All that is needed is the line containing "JP2 pin 2: GND -> SIG11" together with each line after it, transcribed exactly to the end of the records.

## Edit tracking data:
────────────────────────────────────────

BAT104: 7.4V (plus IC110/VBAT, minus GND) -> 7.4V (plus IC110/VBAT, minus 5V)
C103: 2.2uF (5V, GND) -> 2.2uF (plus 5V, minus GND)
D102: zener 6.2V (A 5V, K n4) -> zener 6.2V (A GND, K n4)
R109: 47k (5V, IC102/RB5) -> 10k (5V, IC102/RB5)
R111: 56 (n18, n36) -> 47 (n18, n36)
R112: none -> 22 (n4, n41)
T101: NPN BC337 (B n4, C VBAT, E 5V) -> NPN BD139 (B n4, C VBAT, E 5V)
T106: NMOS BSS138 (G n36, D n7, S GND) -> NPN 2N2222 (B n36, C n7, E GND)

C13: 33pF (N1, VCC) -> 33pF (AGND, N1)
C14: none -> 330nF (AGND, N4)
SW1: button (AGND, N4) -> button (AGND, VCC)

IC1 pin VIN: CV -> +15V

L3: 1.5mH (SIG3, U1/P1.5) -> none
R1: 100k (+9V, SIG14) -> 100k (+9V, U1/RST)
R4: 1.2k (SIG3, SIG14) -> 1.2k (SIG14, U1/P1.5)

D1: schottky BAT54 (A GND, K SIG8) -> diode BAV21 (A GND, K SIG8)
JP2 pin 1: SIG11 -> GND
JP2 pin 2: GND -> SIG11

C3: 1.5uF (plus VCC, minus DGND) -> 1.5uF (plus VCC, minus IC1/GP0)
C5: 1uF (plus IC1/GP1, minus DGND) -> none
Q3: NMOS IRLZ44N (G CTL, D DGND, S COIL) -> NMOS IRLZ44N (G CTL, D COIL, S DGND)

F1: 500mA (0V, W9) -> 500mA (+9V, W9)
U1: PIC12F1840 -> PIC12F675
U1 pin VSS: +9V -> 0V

────────────────────────────────────────

## TASK SOLUTION:
JP2 pin 2: GND -> SIG11

C3: 1.5uF (plus VCC, minus DGND) -> 1.5uF (plus VCC, minus IC1/GP0)
C5: 1uF (plus IC1/GP1, minus DGND) -> none
Q3: NMOS IRLZ44N (G CTL, D DGND, S COIL) -> NMOS IRLZ44N (G CTL, D COIL, S DGND)

F1: 500mA (0V, W9) -> 500mA (+9V, W9)
U1: PIC12F1840 -> PIC12F675
U1 pin VSS: +9V -> 0V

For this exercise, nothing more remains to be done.